Records shown:
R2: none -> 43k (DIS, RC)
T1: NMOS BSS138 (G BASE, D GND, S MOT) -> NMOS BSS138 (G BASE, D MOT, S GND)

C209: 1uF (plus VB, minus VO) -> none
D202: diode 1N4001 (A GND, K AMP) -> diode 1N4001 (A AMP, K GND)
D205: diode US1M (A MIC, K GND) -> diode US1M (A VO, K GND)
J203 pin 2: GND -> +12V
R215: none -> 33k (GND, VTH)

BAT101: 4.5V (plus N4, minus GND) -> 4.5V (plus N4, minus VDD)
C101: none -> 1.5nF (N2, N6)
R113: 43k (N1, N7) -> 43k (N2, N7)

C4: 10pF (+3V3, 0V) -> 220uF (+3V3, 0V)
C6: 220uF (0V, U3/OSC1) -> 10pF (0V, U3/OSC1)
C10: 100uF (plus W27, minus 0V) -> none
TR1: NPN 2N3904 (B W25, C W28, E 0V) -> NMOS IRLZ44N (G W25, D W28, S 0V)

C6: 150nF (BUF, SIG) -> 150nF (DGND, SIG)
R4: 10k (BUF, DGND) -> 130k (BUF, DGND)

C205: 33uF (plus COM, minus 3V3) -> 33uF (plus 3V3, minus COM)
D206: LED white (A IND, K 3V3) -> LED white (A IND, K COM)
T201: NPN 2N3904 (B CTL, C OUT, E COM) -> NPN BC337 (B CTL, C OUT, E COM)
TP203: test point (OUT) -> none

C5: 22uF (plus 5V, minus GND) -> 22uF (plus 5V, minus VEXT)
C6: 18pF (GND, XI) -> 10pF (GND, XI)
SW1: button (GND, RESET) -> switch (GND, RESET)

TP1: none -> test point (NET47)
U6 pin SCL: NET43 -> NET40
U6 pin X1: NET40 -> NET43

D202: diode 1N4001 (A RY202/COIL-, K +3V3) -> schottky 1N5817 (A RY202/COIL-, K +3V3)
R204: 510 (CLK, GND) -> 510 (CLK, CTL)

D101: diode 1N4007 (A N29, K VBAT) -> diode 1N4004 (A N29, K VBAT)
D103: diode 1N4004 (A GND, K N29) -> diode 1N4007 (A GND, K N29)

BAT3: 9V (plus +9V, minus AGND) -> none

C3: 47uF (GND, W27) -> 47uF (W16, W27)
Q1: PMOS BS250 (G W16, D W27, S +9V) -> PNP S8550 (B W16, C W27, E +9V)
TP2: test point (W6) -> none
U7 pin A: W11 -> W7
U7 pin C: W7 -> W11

Task details: Produce only the lines from the line containing "C6: 220uF (0V, U3/OSC1) -> 10pF (0V, U3/OSC1)" through the line containing "D101: diode 1N4007", inclusive of both, exactly as they stand in the entries above.

Answer space:
C6: 220uF (0V, U3/OSC1) -> 10pF (0V, U3/OSC1)
C10: 100uF (plus W27, minus 0V) -> none
TR1: NPN 2N3904 (B W25, C W28, E 0V) -> NMOS IRLZ44N (G W25, D W28, S 0V)

C6: 150nF (BUF, SIG) -> 150nF (DGND, SIG)
R4: 10k (BUF, DGND) -> 130k (BUF, DGND)

C205: 33uF (plus COM, minus 3V3) -> 33uF (plus 3V3, minus COM)
D206: LED white (A IND, K 3V3) -> LED white (A IND, K COM)
T201: NPN 2N3904 (B CTL, C OUT, E COM) -> NPN BC337 (B CTL, C OUT, E COM)
TP203: test point (OUT) -> none

C5: 22uF (plus 5V, minus GND) -> 22uF (plus 5V, minus VEXT)
C6: 18pF (GND, XI) -> 10pF (GND, XI)
SW1: button (GND, RESET) -> switch (GND, RESET)

TP1: none -> test point (NET47)
U6 pin SCL: NET43 -> NET40
U6 pin X1: NET40 -> NET43

D202: diode 1N4001 (A RY202/COIL-, K +3V3) -> schottky 1N5817 (A RY202/COIL-, K +3V3)
R204: 510 (CLK, GND) -> 510 (CLK, CTL)

D101: diode 1N4007 (A N29, K VBAT) -> diode 1N4004 (A N29, K VBAT)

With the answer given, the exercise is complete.